▶ **Requirement**
Exactly as written, print every line of the listing below and omit its pictures.

▶ **Data section**
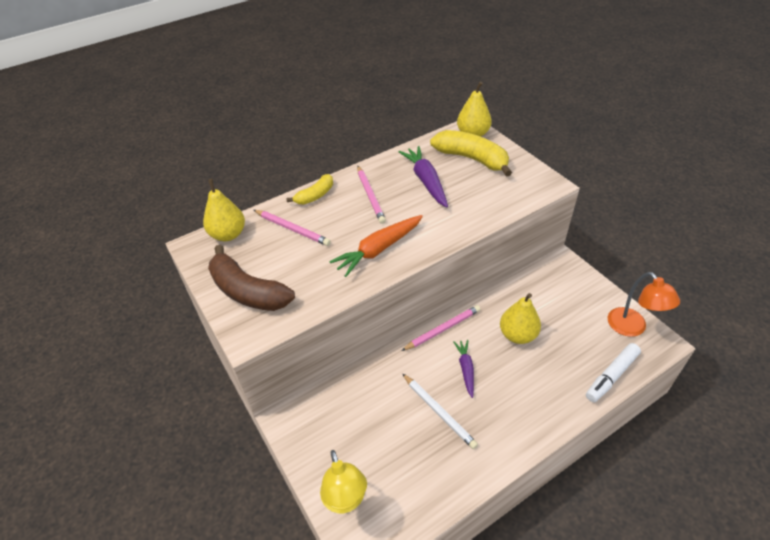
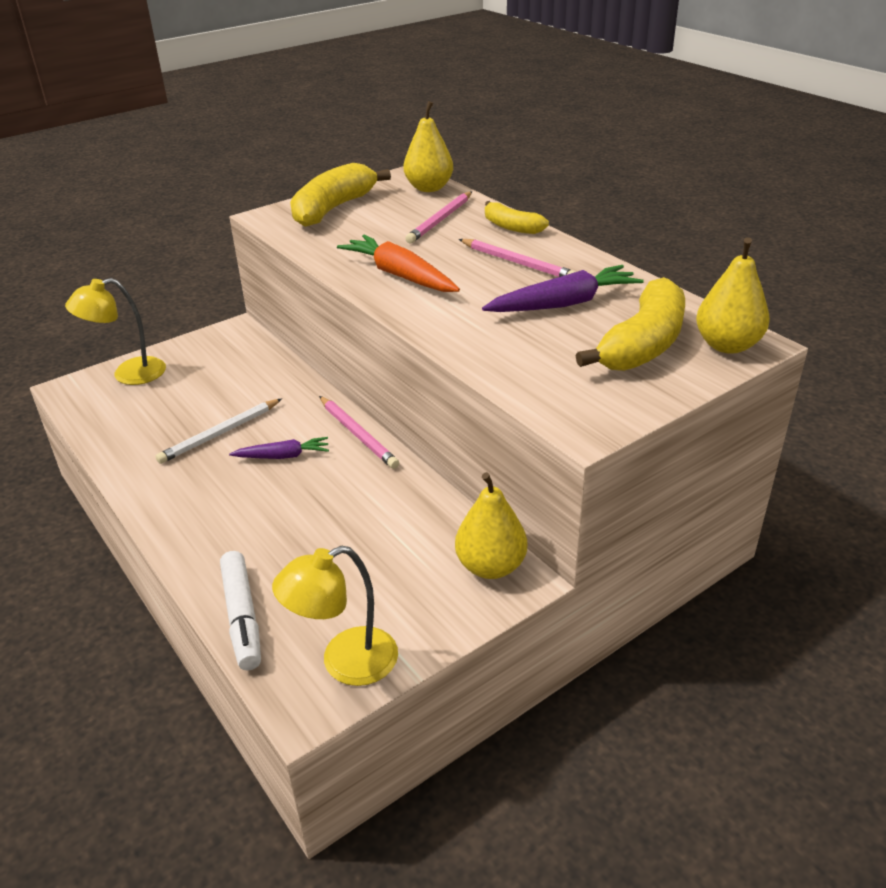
camera: 85 degrees right, 10 degrees down
(247, 291) = (333, 208): brown banana -> yellow banana
(370, 196) = (517, 263): pink pencil -> pink pencil turned 120 degrees counterclockwise
(517, 335) = (341, 509): yellow pear -> yellow pear (490, 566)
(611, 376) = (242, 616): white marker -> white marker turned 150 degrees counterclockwise
(632, 328) = (345, 663): orange lamp -> yellow lamp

▶ **Output for this task**
camera: 85 degrees right, 10 degrees down
(247, 291) = (333, 208): brown banana -> yellow banana
(370, 196) = (517, 263): pink pencil -> pink pencil turned 120 degrees counterclockwise
(517, 335) = (341, 509): yellow pear -> yellow pear (490, 566)
(611, 376) = (242, 616): white marker -> white marker turned 150 degrees counterclockwise
(632, 328) = (345, 663): orange lamp -> yellow lamp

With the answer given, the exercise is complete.